━━━━━ THE INPUT ━━━━━
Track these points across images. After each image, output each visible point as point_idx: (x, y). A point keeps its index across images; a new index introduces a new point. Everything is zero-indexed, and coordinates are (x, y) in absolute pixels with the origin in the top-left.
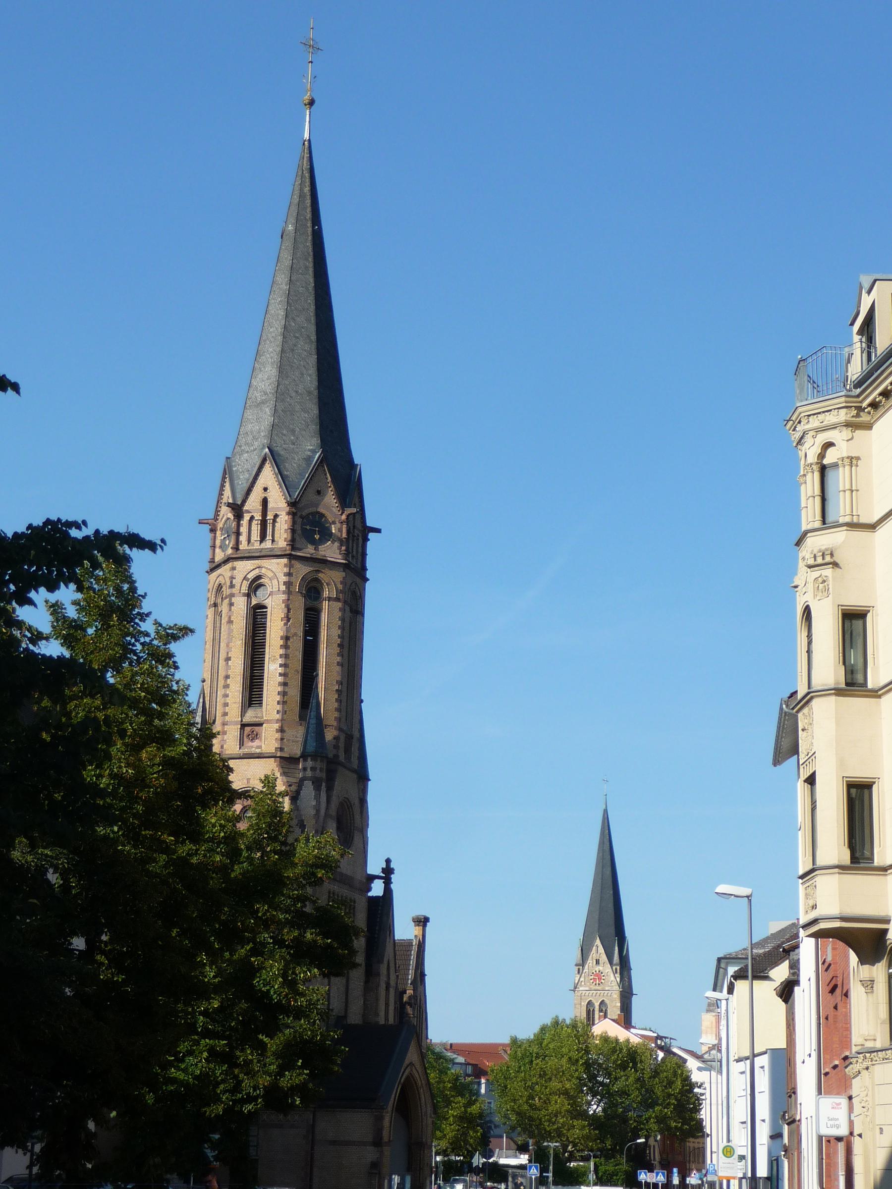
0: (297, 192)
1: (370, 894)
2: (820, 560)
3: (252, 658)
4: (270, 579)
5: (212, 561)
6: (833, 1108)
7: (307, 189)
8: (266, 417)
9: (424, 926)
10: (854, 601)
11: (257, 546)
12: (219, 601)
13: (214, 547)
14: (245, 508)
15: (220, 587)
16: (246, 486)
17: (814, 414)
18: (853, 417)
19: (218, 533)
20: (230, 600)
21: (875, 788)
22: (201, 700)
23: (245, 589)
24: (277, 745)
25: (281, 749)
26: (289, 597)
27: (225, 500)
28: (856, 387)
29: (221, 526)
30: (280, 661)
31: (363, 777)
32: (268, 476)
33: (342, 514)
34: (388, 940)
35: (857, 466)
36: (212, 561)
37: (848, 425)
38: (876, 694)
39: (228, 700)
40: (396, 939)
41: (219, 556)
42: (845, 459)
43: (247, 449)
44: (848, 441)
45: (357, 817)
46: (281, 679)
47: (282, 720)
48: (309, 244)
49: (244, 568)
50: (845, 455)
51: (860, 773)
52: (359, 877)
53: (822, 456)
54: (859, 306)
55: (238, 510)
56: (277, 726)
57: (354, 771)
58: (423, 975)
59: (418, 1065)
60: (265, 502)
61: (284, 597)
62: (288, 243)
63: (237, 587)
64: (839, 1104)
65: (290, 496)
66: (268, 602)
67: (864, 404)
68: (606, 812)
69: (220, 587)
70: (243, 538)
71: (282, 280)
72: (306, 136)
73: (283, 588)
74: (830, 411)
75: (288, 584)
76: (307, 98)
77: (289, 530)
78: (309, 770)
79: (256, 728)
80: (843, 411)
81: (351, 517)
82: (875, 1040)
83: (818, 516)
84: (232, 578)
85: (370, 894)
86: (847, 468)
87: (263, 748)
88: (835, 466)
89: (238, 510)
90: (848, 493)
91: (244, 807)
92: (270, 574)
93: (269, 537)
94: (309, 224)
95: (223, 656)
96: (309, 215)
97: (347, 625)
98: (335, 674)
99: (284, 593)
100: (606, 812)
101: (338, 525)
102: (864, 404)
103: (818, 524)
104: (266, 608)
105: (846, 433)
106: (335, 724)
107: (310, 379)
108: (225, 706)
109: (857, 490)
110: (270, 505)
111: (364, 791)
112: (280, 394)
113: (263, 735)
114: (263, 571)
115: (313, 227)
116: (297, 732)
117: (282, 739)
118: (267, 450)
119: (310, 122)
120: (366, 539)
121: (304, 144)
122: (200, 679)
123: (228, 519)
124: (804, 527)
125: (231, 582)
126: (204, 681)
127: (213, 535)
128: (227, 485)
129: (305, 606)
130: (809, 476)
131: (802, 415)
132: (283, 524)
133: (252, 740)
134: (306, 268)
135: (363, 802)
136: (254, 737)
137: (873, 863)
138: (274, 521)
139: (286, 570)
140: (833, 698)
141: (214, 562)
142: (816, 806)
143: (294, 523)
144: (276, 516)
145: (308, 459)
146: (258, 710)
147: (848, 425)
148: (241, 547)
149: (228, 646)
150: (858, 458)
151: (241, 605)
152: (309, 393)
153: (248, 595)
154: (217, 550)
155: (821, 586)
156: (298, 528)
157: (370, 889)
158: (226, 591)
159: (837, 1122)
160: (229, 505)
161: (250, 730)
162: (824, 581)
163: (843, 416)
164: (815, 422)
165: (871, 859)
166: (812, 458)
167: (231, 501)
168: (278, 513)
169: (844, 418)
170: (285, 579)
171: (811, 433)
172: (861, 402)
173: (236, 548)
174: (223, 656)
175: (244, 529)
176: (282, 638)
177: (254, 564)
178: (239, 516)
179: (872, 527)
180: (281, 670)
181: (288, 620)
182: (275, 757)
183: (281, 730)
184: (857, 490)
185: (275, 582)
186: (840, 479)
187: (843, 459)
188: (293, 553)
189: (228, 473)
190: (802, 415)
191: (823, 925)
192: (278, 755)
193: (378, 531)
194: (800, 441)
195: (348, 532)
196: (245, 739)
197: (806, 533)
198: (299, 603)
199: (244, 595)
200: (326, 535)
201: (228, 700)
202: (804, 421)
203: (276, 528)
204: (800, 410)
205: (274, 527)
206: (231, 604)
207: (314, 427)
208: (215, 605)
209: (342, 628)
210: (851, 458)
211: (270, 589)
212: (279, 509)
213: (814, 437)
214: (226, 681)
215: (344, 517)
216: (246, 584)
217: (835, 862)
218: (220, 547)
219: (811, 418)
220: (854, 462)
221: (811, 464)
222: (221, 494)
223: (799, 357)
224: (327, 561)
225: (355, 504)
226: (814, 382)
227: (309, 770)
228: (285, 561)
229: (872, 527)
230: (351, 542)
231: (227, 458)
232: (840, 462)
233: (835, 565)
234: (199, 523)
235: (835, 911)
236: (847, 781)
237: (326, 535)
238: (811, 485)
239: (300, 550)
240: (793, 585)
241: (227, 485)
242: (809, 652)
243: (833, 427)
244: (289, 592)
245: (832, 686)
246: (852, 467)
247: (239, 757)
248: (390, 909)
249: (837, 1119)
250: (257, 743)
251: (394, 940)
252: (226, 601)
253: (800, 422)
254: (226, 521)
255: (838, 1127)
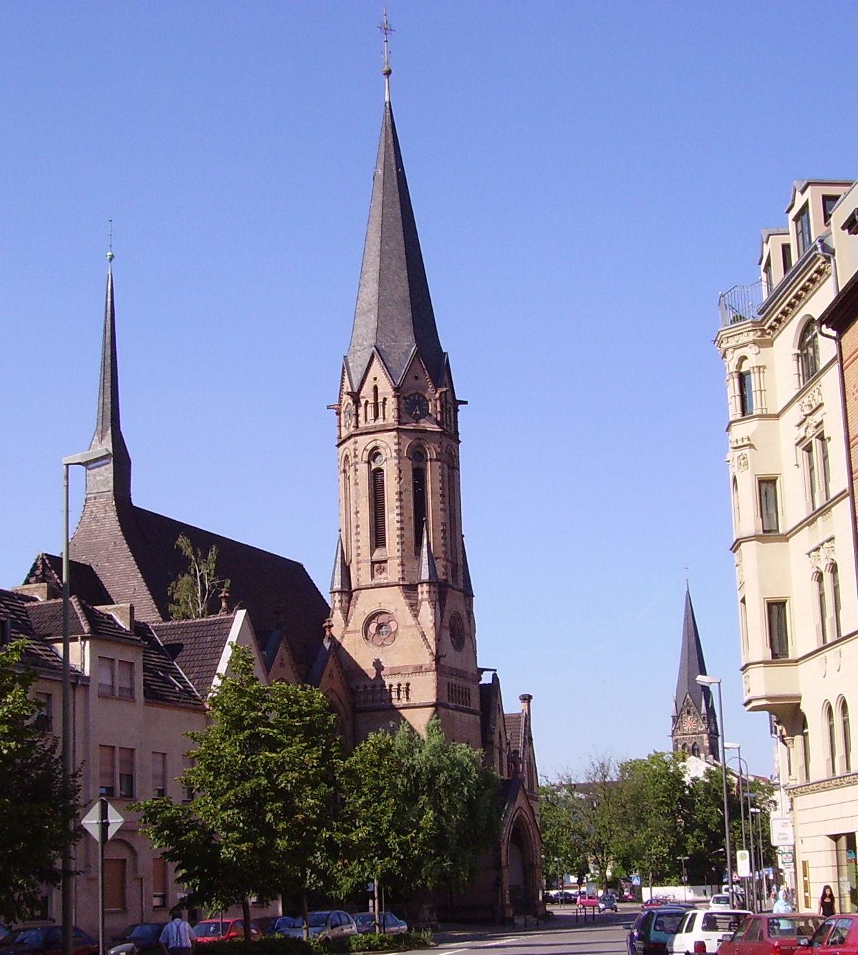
0: (383, 145)
1: (481, 683)
2: (740, 444)
3: (376, 508)
4: (384, 449)
5: (340, 437)
6: (782, 826)
7: (390, 141)
8: (372, 321)
9: (529, 702)
10: (767, 471)
11: (372, 423)
12: (347, 467)
13: (340, 426)
14: (362, 395)
15: (347, 457)
16: (360, 377)
17: (732, 336)
18: (759, 337)
19: (342, 415)
20: (355, 467)
21: (787, 604)
22: (340, 546)
23: (365, 458)
24: (400, 576)
25: (403, 579)
26: (399, 461)
27: (345, 390)
28: (759, 314)
29: (344, 409)
30: (398, 511)
31: (468, 594)
32: (377, 369)
33: (435, 394)
34: (498, 716)
35: (764, 372)
36: (340, 437)
37: (755, 342)
38: (785, 538)
39: (360, 544)
40: (505, 713)
41: (345, 434)
42: (755, 368)
43: (359, 348)
44: (756, 354)
45: (466, 626)
46: (398, 525)
47: (402, 556)
48: (395, 183)
49: (365, 442)
50: (755, 365)
51: (776, 595)
52: (471, 670)
53: (739, 366)
54: (762, 252)
55: (356, 397)
56: (398, 561)
57: (460, 590)
58: (531, 739)
59: (525, 808)
60: (376, 388)
61: (396, 461)
62: (379, 184)
63: (360, 457)
64: (786, 823)
65: (394, 383)
66: (384, 467)
67: (766, 327)
68: (688, 592)
69: (347, 457)
70: (361, 419)
71: (377, 213)
72: (387, 99)
73: (394, 454)
74: (742, 333)
75: (399, 451)
76: (386, 68)
77: (396, 410)
78: (425, 593)
79: (383, 565)
80: (752, 333)
81: (443, 395)
82: (796, 780)
83: (739, 411)
84: (355, 450)
85: (481, 683)
86: (757, 374)
87: (389, 579)
88: (748, 373)
89: (356, 397)
90: (758, 392)
91: (379, 625)
92: (384, 445)
93: (381, 416)
94: (394, 168)
95: (353, 510)
96: (393, 161)
97: (446, 479)
98: (439, 517)
99: (395, 458)
100: (688, 592)
101: (433, 401)
102: (766, 327)
103: (739, 416)
104: (382, 471)
105: (755, 349)
106: (443, 556)
107: (402, 289)
108: (357, 549)
109: (765, 390)
110: (379, 391)
111: (470, 605)
112: (382, 303)
113: (388, 568)
114: (378, 442)
115: (397, 169)
116: (414, 565)
117: (403, 571)
118: (374, 348)
119: (389, 88)
120: (456, 410)
121: (385, 106)
122: (338, 529)
123: (349, 404)
124: (732, 419)
125: (355, 453)
126: (340, 531)
127: (338, 417)
128: (346, 377)
129: (413, 466)
130: (731, 380)
131: (723, 337)
132: (391, 404)
133: (381, 573)
134: (394, 202)
135: (470, 613)
136: (382, 570)
137: (788, 657)
138: (384, 403)
139: (396, 440)
140: (754, 543)
141: (341, 438)
142: (838, 585)
143: (399, 403)
144: (385, 399)
145: (406, 353)
146: (383, 549)
147: (755, 342)
148: (360, 425)
149: (356, 502)
150: (764, 367)
151: (363, 470)
152: (404, 301)
153: (369, 463)
154: (343, 428)
155: (742, 462)
156: (402, 406)
157: (480, 679)
158: (352, 460)
159: (785, 836)
160: (348, 393)
161: (378, 565)
162: (744, 458)
163: (752, 336)
164: (732, 342)
165: (787, 655)
166: (733, 368)
167: (350, 390)
168: (386, 397)
169: (752, 338)
170: (396, 447)
171: (731, 350)
172: (764, 326)
173: (357, 427)
174: (353, 510)
175: (361, 411)
176: (396, 493)
177: (371, 438)
178: (357, 402)
179: (777, 416)
180: (398, 518)
181: (401, 479)
182: (398, 585)
183: (402, 564)
184: (765, 390)
185: (388, 450)
186: (754, 381)
187: (753, 368)
188: (400, 427)
189: (346, 369)
190: (723, 337)
191: (754, 704)
192: (401, 583)
193: (466, 403)
194: (724, 356)
195: (442, 406)
196: (375, 573)
197: (731, 423)
198: (408, 465)
199: (365, 462)
200: (425, 414)
201: (360, 544)
202: (725, 341)
203: (386, 409)
204: (721, 333)
205: (384, 408)
206: (356, 470)
207: (410, 327)
208: (345, 471)
209: (442, 481)
210: (759, 367)
211: (384, 457)
212: (388, 394)
213: (733, 353)
214: (357, 529)
215: (437, 395)
216: (366, 453)
217: (761, 659)
218: (345, 426)
219: (729, 339)
220: (762, 369)
221: (732, 373)
222: (342, 385)
223: (720, 293)
224: (427, 431)
225: (445, 384)
226: (733, 308)
227: (425, 593)
228: (394, 433)
229: (777, 416)
230: (444, 414)
231: (345, 357)
232: (751, 371)
233: (751, 446)
234: (328, 408)
235: (762, 694)
236: (767, 601)
237: (425, 414)
238: (733, 387)
239: (405, 424)
240: (727, 460)
241: (346, 377)
242: (812, 470)
243: (745, 345)
244: (399, 457)
245: (753, 534)
246: (760, 373)
247: (370, 586)
248: (497, 695)
249: (785, 834)
250: (384, 575)
251: (503, 715)
252: (352, 468)
253: (722, 342)
254: (347, 406)
255: (786, 839)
━━━━━
AIM: Could you reproduce the entries from their first line through the line with "55: (238, 510)", replacing "top-left" with "upper-left", leaving everything else unchanged, and omitting the pictures?

THE OUTPUT:
Track these points across images. After each image, output each visible point as point_idx: (x, y). A point keeps its index across images; a new index introduces a new point. Everything is zero-indexed, and coordinates are (x, y) in absolute pixels with the origin in the upper-left.
0: (297, 192)
1: (370, 894)
2: (820, 560)
3: (252, 658)
4: (270, 579)
5: (212, 561)
6: (833, 1108)
7: (307, 189)
8: (266, 417)
9: (424, 926)
10: (854, 601)
11: (257, 546)
12: (219, 601)
13: (214, 547)
14: (245, 508)
15: (220, 587)
16: (246, 486)
17: (814, 414)
18: (853, 417)
19: (218, 533)
20: (230, 600)
21: (875, 788)
22: (201, 700)
23: (245, 589)
24: (277, 745)
25: (281, 749)
26: (289, 597)
27: (225, 500)
28: (856, 387)
29: (221, 526)
30: (280, 661)
31: (363, 777)
32: (268, 476)
33: (342, 514)
34: (388, 940)
35: (857, 466)
36: (212, 561)
37: (848, 425)
38: (876, 694)
39: (228, 700)
40: (396, 939)
41: (219, 556)
42: (845, 459)
43: (247, 449)
44: (848, 441)
45: (357, 817)
46: (281, 679)
47: (282, 720)
48: (309, 244)
49: (244, 568)
50: (845, 455)
51: (860, 773)
52: (359, 877)
53: (822, 456)
54: (859, 306)
55: (238, 510)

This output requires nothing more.